*WHAT NEEDS TO BE DONE:* Only the pictures are to be dropped; return all other data below exactly.

--- DATA FOR THE TASK ---

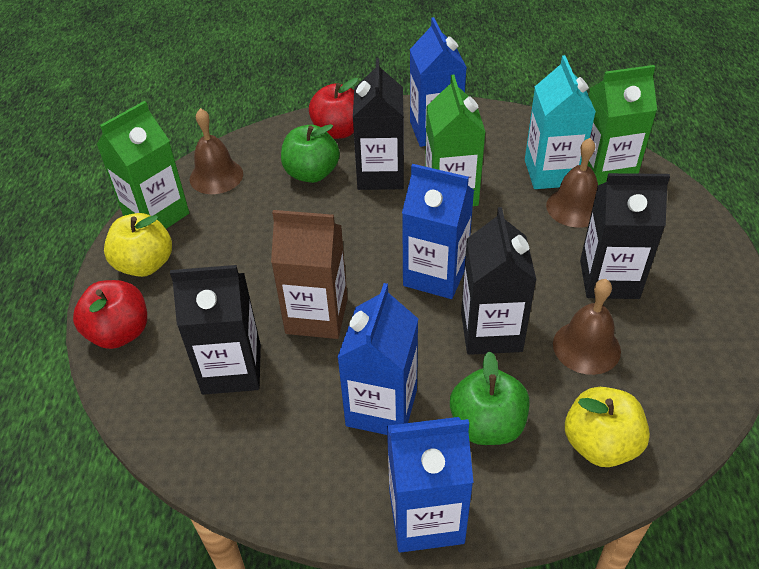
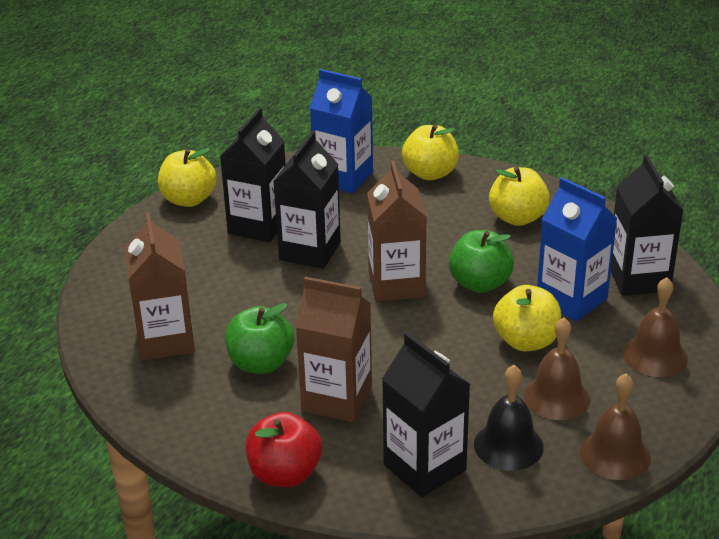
black bell: 0 -> 1
blue carton: 4 -> 2
brown carton: 1 -> 3
green carton: 3 -> 0
red apple: 2 -> 1
turquoise carton: 1 -> 0
yellow apple: 2 -> 4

---

*SOLUTION TO THE PROBLEM:*
black bell: 0 -> 1
blue carton: 4 -> 2
brown carton: 1 -> 3
green carton: 3 -> 0
red apple: 2 -> 1
turquoise carton: 1 -> 0
yellow apple: 2 -> 4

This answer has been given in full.